▶ _Task data_:
%%

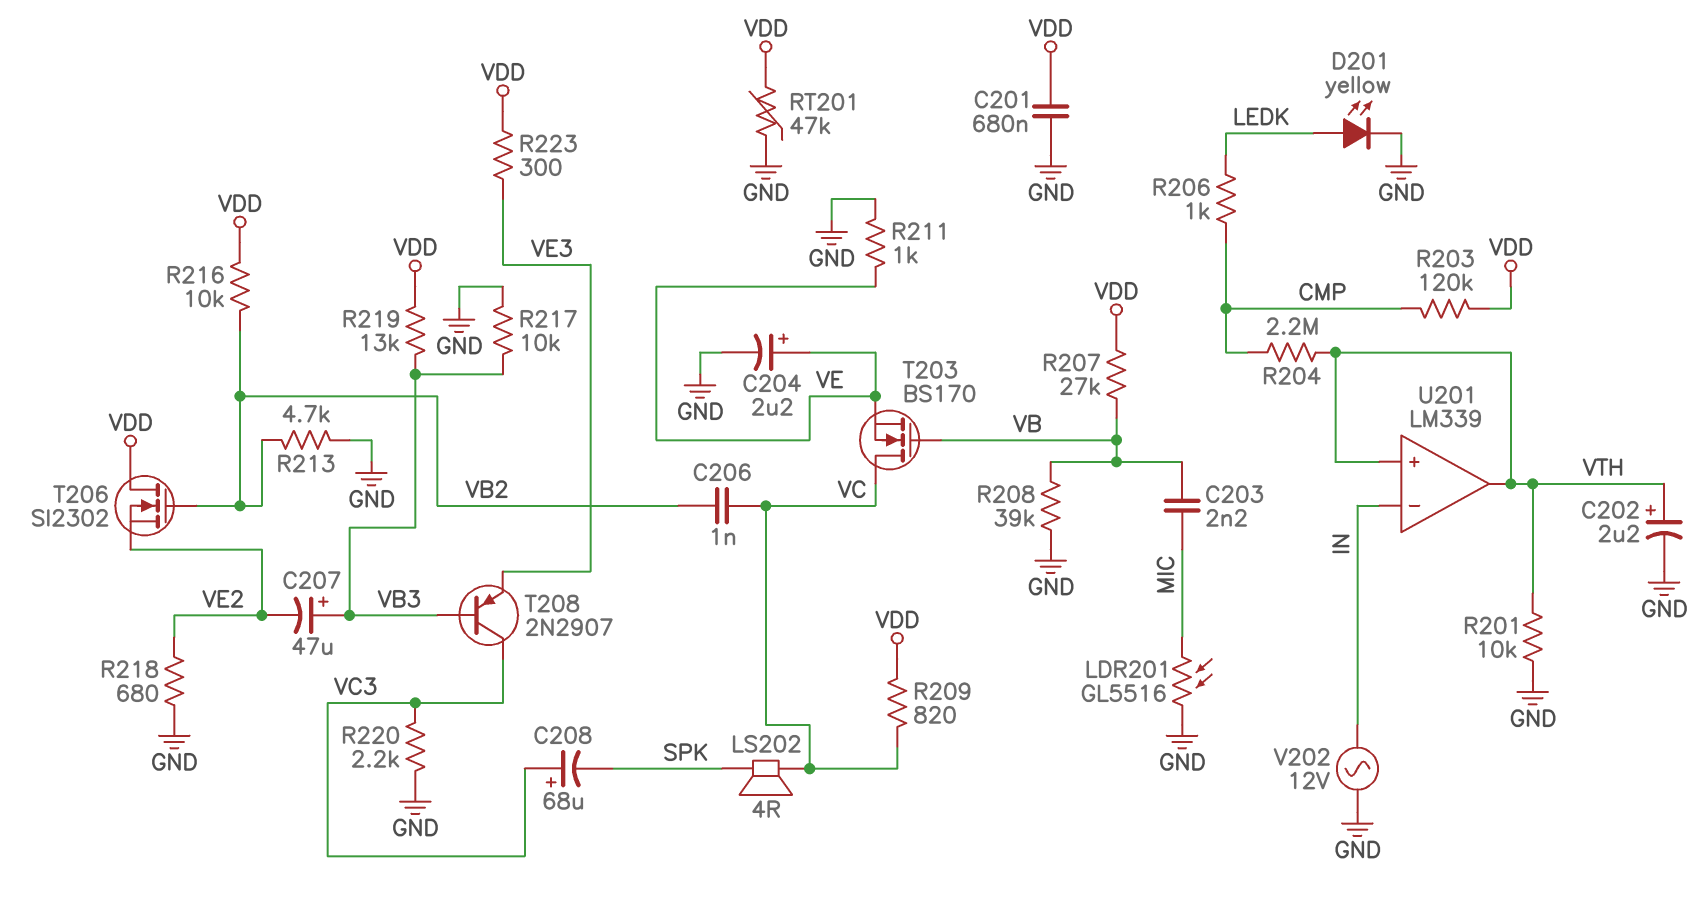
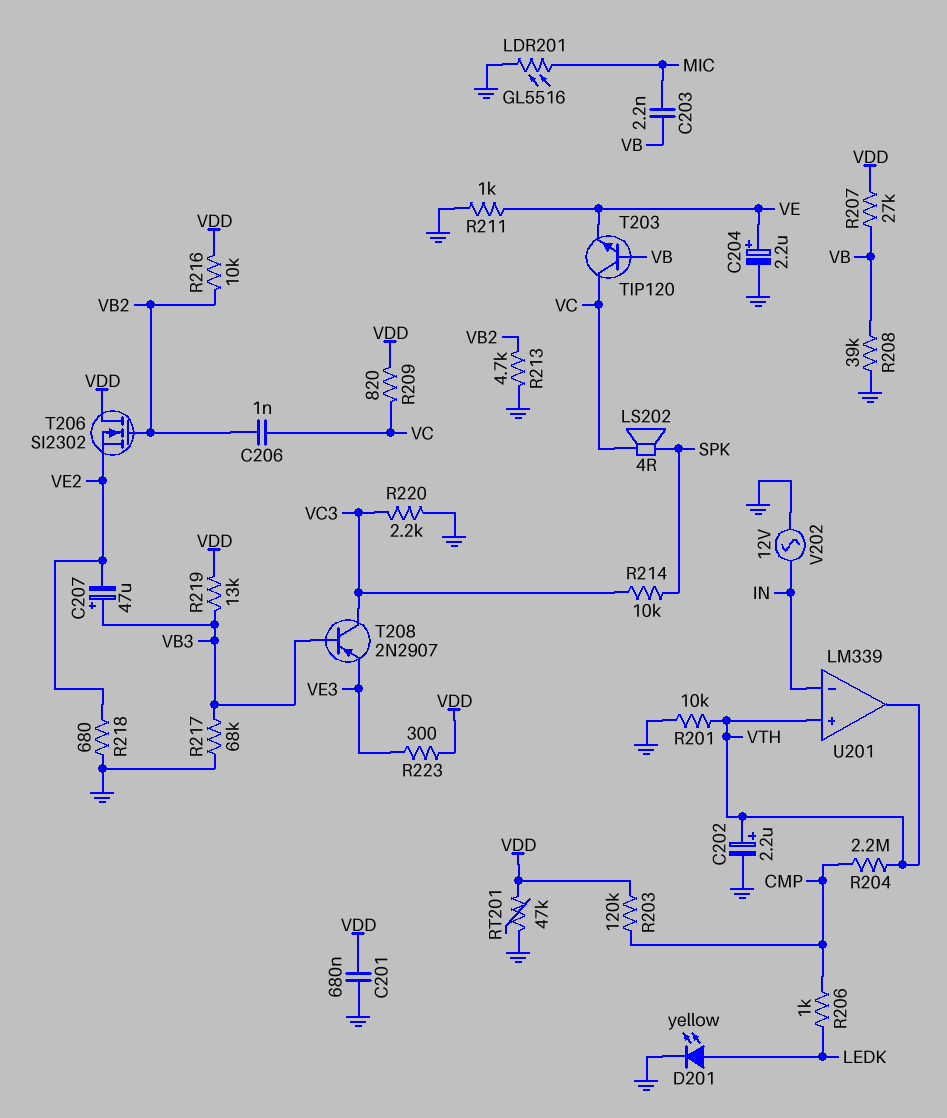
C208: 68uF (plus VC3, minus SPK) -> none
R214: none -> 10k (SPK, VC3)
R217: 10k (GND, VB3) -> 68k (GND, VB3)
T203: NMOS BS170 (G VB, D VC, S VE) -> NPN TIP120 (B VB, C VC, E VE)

%%
%%

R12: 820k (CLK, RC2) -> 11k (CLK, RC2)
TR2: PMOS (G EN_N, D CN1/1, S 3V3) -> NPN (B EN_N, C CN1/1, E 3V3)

%%

▶ _What is expected_: Among the entries above, the line containing "R217: 10k (GND, VB3) -> 68k (GND, VB3)", the line containing "T203: NMOS BS170", and all lines between them are to be restated word for word; nothing else belongs in the reply.

▶ _Result of the task_:
R217: 10k (GND, VB3) -> 68k (GND, VB3)
T203: NMOS BS170 (G VB, D VC, S VE) -> NPN TIP120 (B VB, C VC, E VE)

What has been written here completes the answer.